Output the entries exactly. Start at the first line, finish with the line containing "(513, 493) = (198, 182): yellow", and omit the pictures.

§ **Listed records**:
────
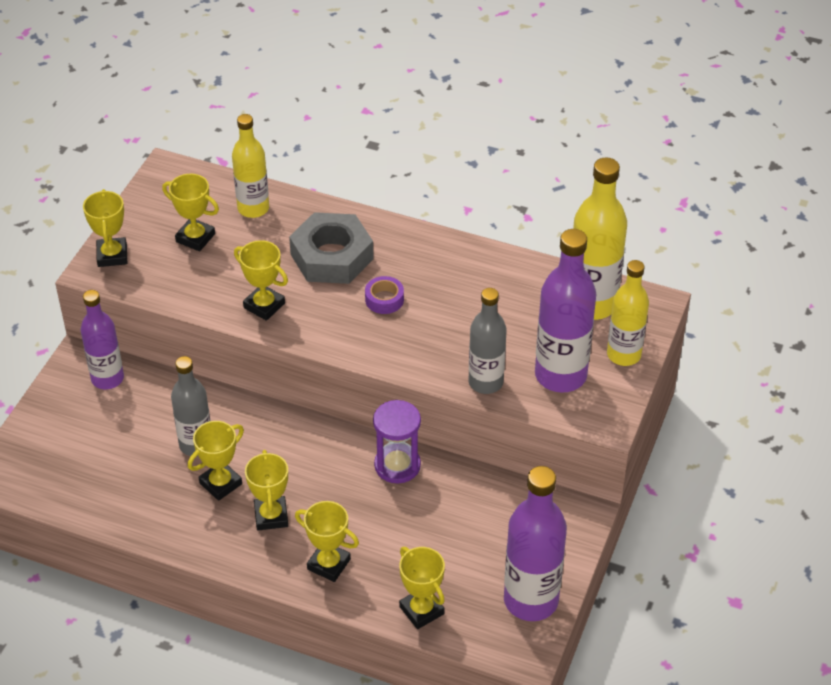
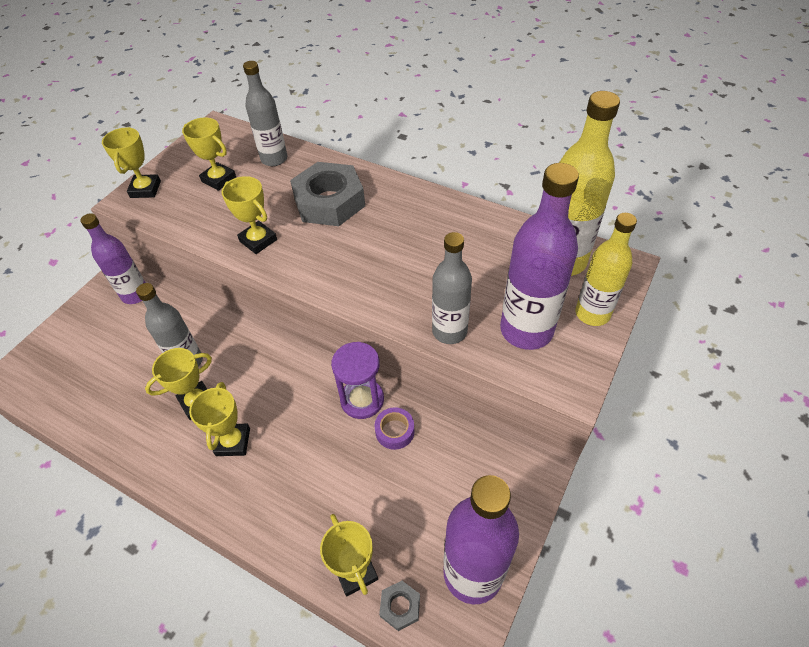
camera: 10 degrees right, 5 degrees up
(253, 208) = (274, 159): yellow bottle -> grey bottle
(328, 564) = (274, 502): yellow trophy -> none
(384, 299) = (367, 242): purple tape -> purple tape (395, 431)
(468, 631) = (400, 606): none -> grey nut

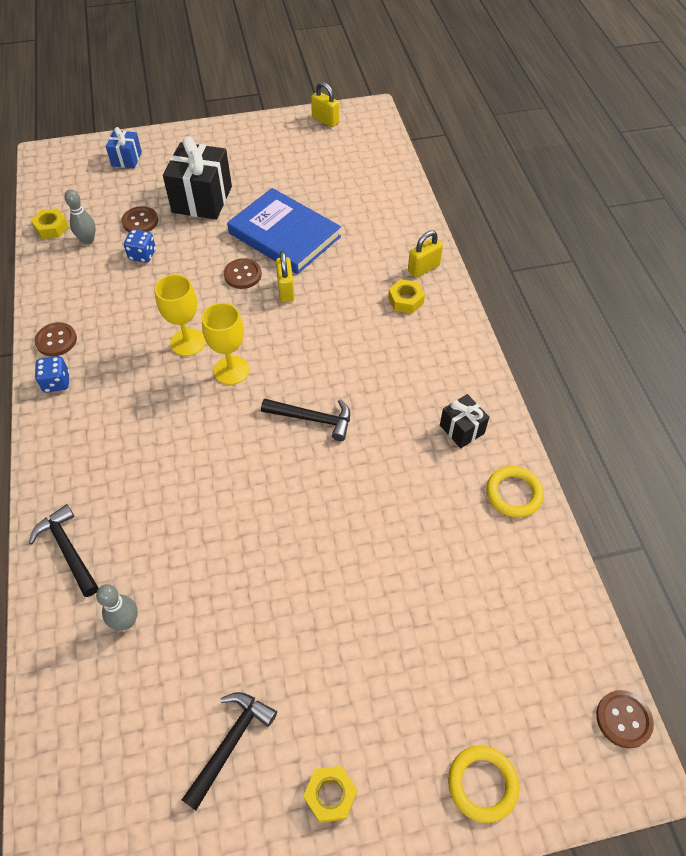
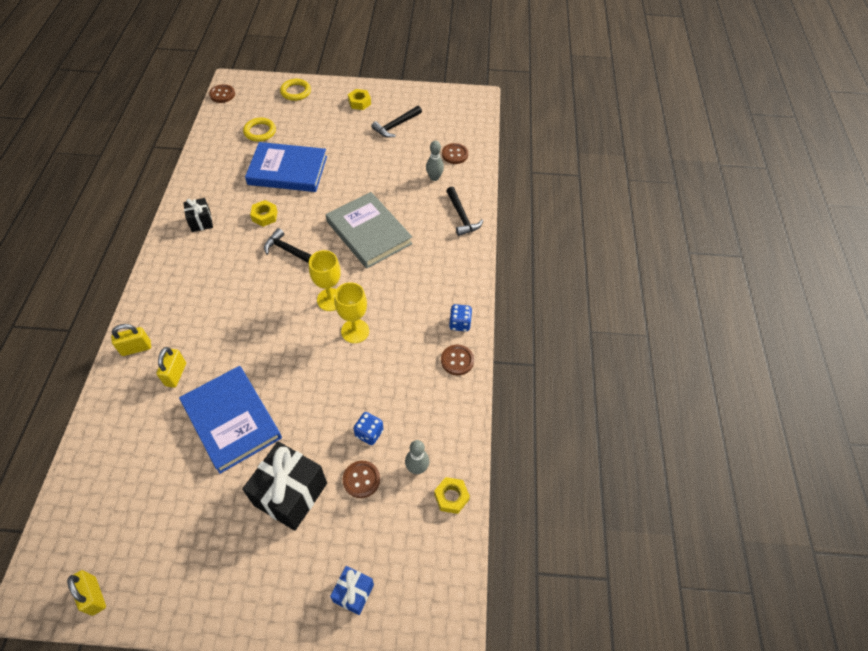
camera: 165 degrees left, 0 degrees up
(211, 478) = (369, 233): none -> grey book
(243, 275) = (288, 384): brown button -> brown button (454, 154)
(286, 290) = (259, 358): yellow padlock -> yellow padlock (176, 374)
(388, 559) = (287, 170): none -> blue book
(405, 300) = (171, 322): yellow nut -> yellow nut (265, 216)
(513, 493) = (198, 182): yellow ring -> yellow ring (260, 131)

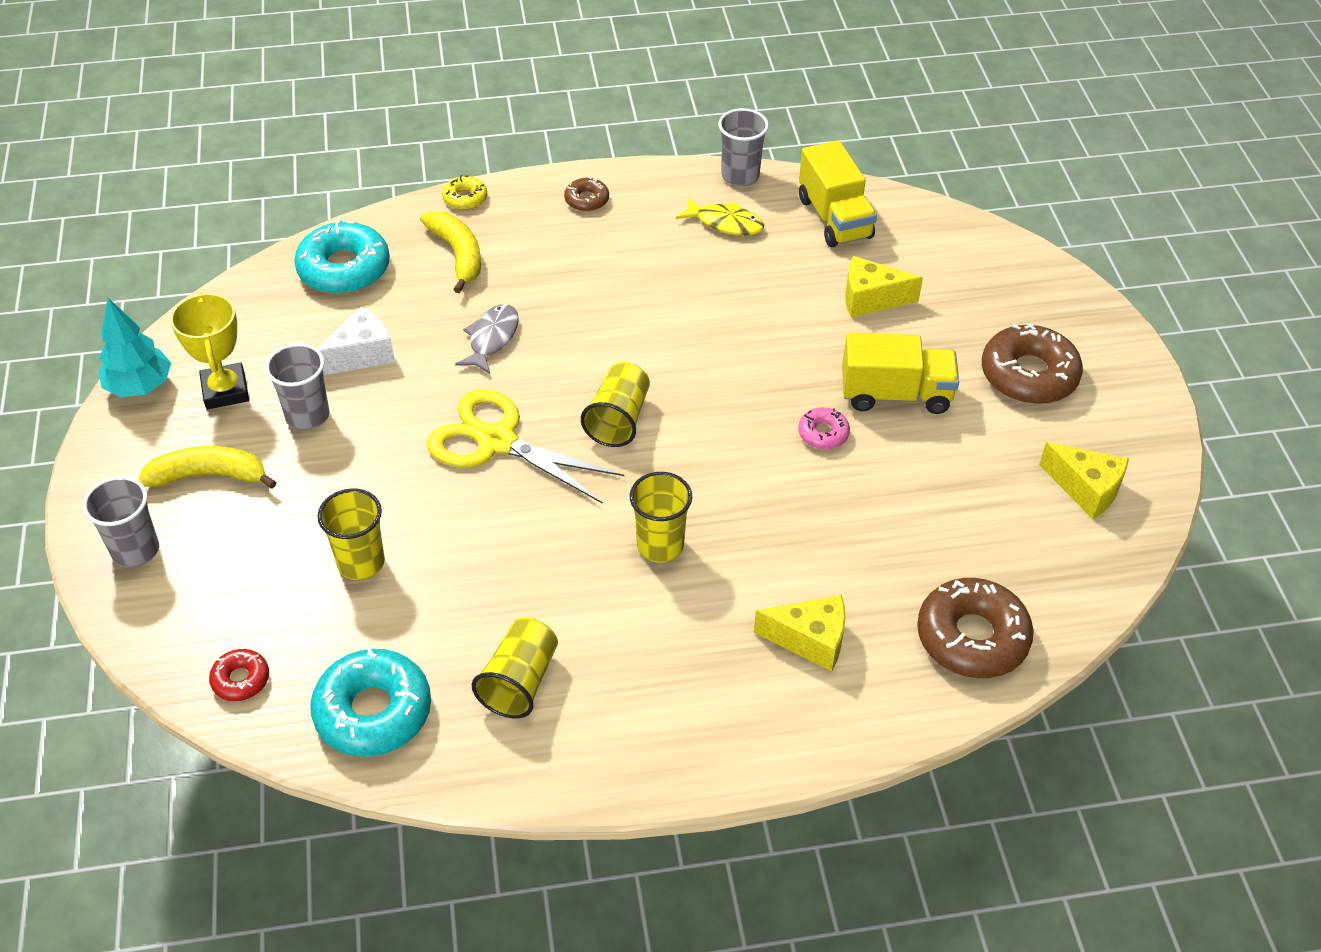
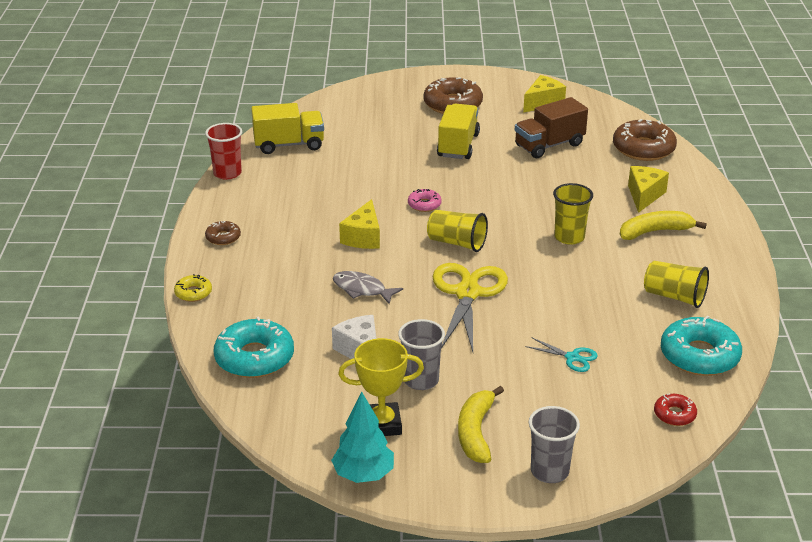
camera: 80 degrees left, 15 degrees down
(361, 562) = (572, 357): yellow cup -> turquoise scissors
(458, 255) = (261, 300): yellow banana -> yellow banana (655, 231)
(497, 441) = (467, 293): yellow scissors -> yellow scissors turned 150 degrees clockwise
(725, 223) = (276, 184): yellow fish -> none
(740, 176) = (227, 173): grey cup -> red cup
(823, 433) = (485, 172): pink donut -> pink donut (424, 205)
(871, 299) = (372, 142): yellow cheese -> yellow cheese (363, 237)
(937, 506) = (549, 145): none -> brown truck

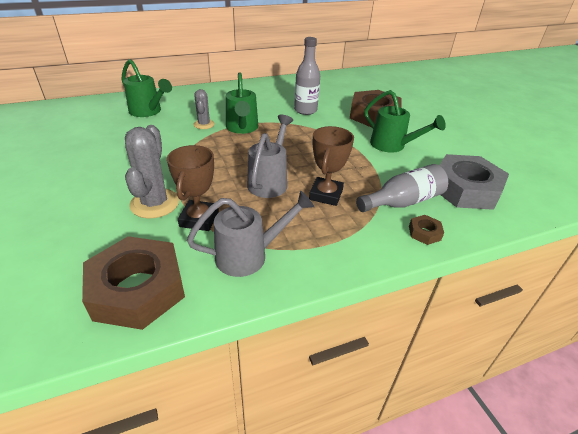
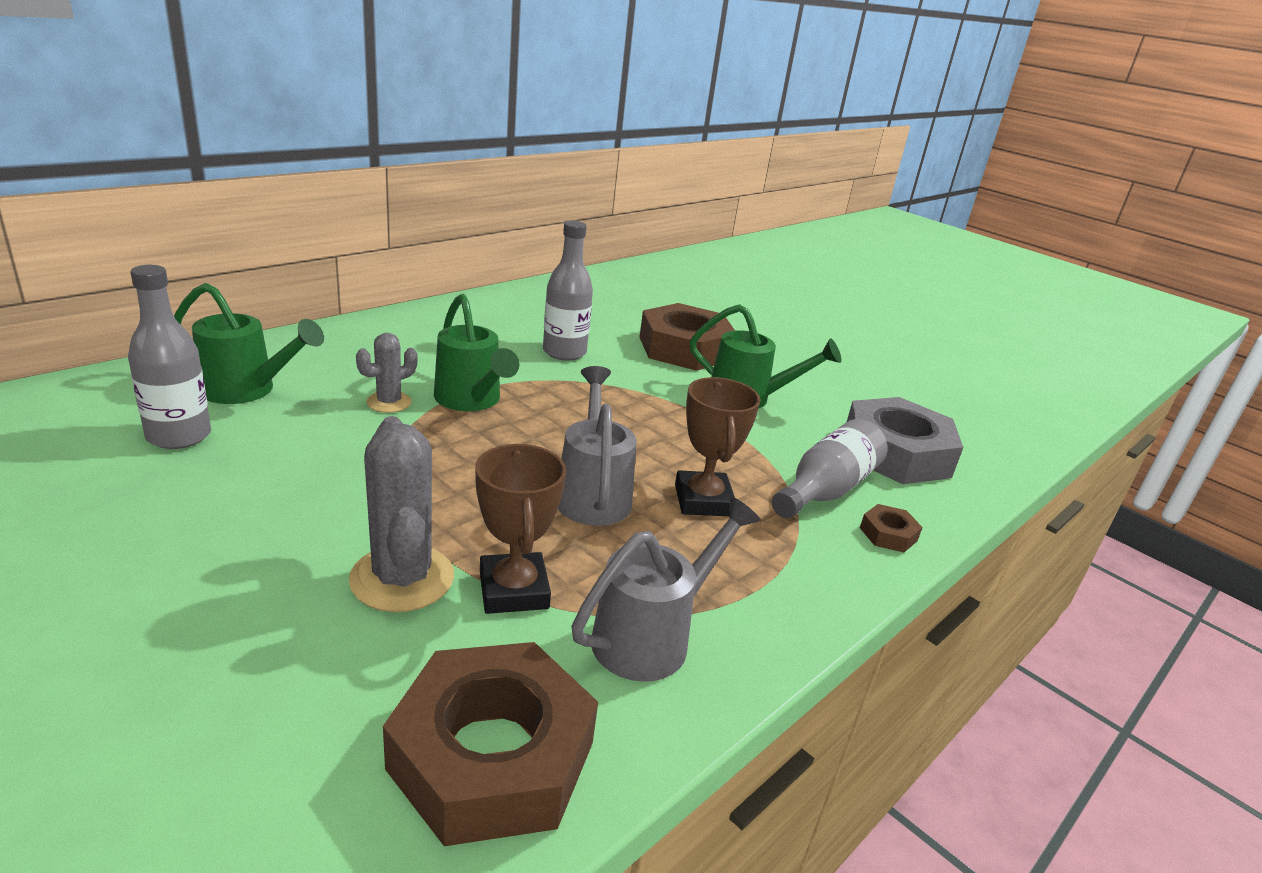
camera: 25 degrees left, 10 degrees down
(109, 127) = (179, 436): none -> grey bottle
(204, 124) = (389, 402): grey cactus -> grey cactus turned 75 degrees clockwise

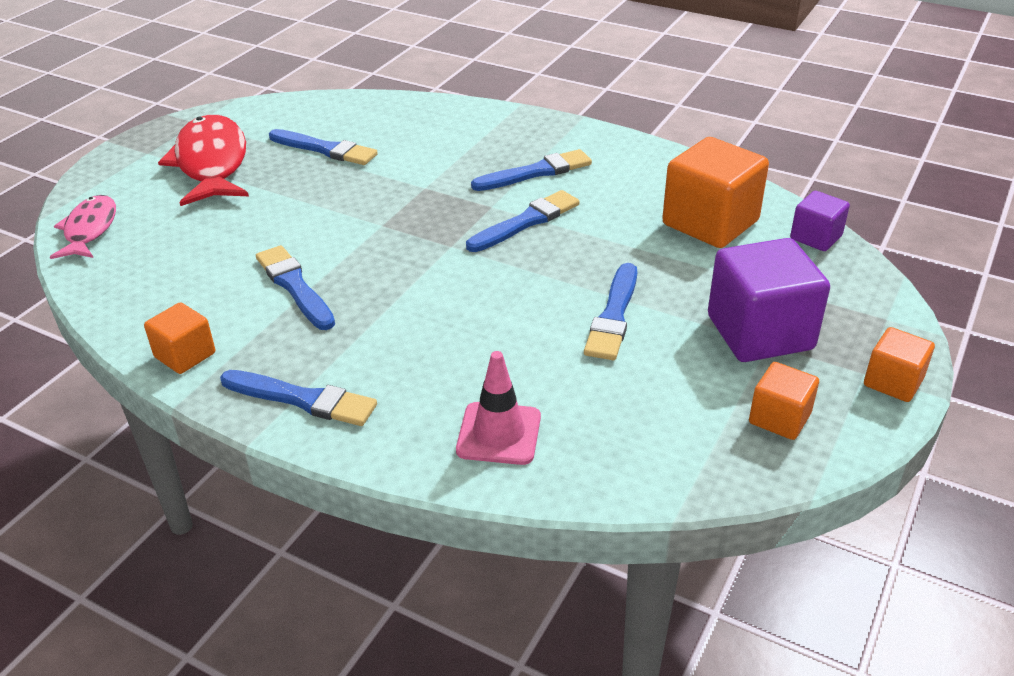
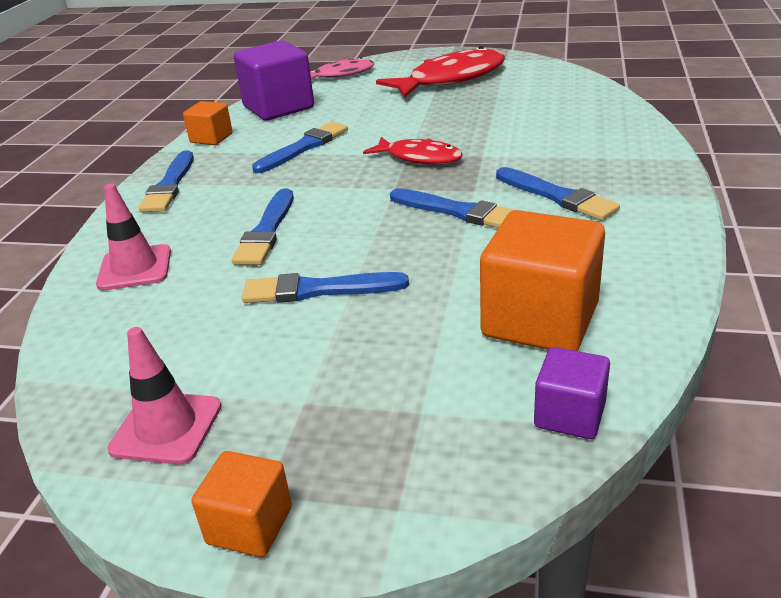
camera: 75 degrees right, 5 degrees down
(325, 149) = (508, 105): blue brush -> blue brush (266, 231)
(397, 220) = (419, 157): none -> red fish
(760, 332) = (322, 392): purple cube -> purple cube (278, 107)
(779, 418) = (166, 428): orange cube -> pink traffic cone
────
§ **Task answer**:
camera: 10 degrees right, 5 degrees up
(253, 208) = (274, 159): yellow bottle -> grey bottle
(328, 564) = (274, 502): yellow trophy -> none
(384, 299) = (367, 242): purple tape -> purple tape (395, 431)
(468, 631) = (400, 606): none -> grey nut

camera: 165 degrees left, 0 degrees up
(211, 478) = (369, 233): none -> grey book
(243, 275) = (288, 384): brown button -> brown button (454, 154)
(286, 290) = (259, 358): yellow padlock -> yellow padlock (176, 374)
(388, 559) = (287, 170): none -> blue book
(405, 300) = (171, 322): yellow nut -> yellow nut (265, 216)
(513, 493) = (198, 182): yellow ring -> yellow ring (260, 131)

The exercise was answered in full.